◆ Records shown:
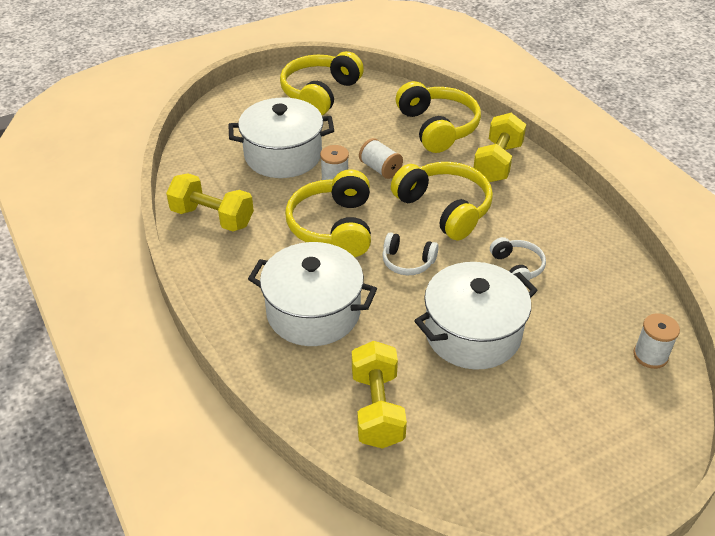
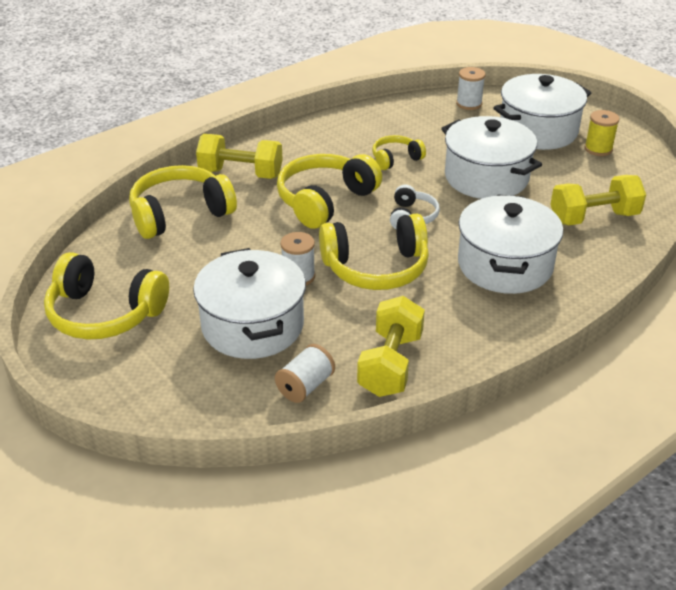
camera: 100 degrees left, 5 degrees down
(380, 169) = (266, 247): white spool -> white spool (305, 386)
(517, 267) = (395, 159): white headphones -> yellow headphones
(531, 464) = (598, 149): none -> yellow spool
(580, 410) = (538, 131): none -> white pot

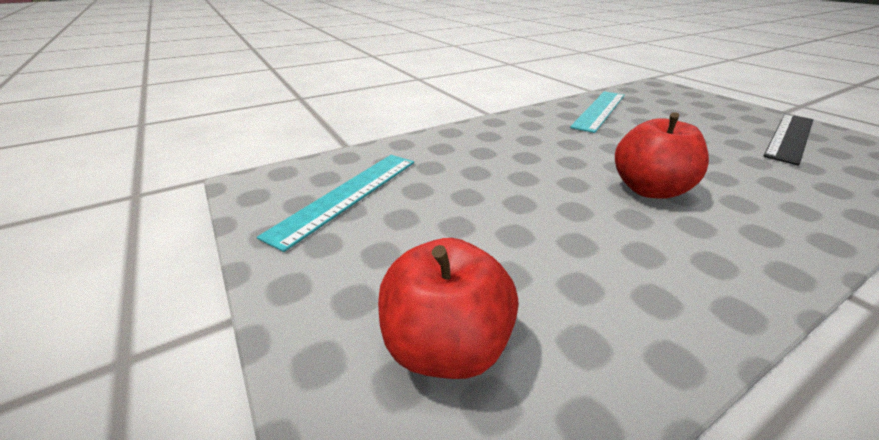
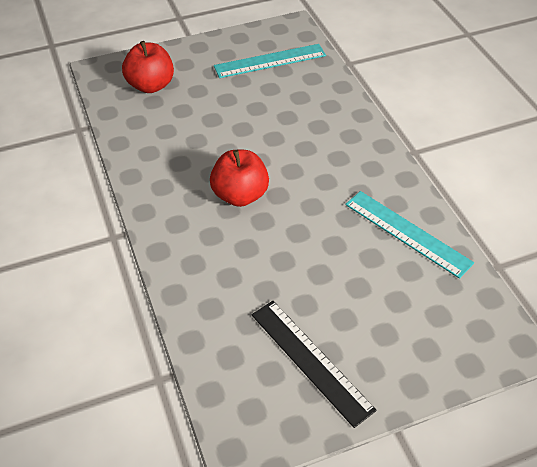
camera: 100 degrees right, 15 degrees up
(347, 195) = (270, 61): turquoise ruler -> turquoise ruler turned 60 degrees counterclockwise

◆ Work order:
Once the pictures are set aside, write out each record exactly.

◆ Written response:
camera: 100 degrees left, 5 degrees down
(380, 169) = (266, 247): white spool -> white spool (305, 386)
(517, 267) = (395, 159): white headphones -> yellow headphones
(531, 464) = (598, 149): none -> yellow spool
(580, 410) = (538, 131): none -> white pot

camera: 100 degrees right, 15 degrees up
(347, 195) = (270, 61): turquoise ruler -> turquoise ruler turned 60 degrees counterclockwise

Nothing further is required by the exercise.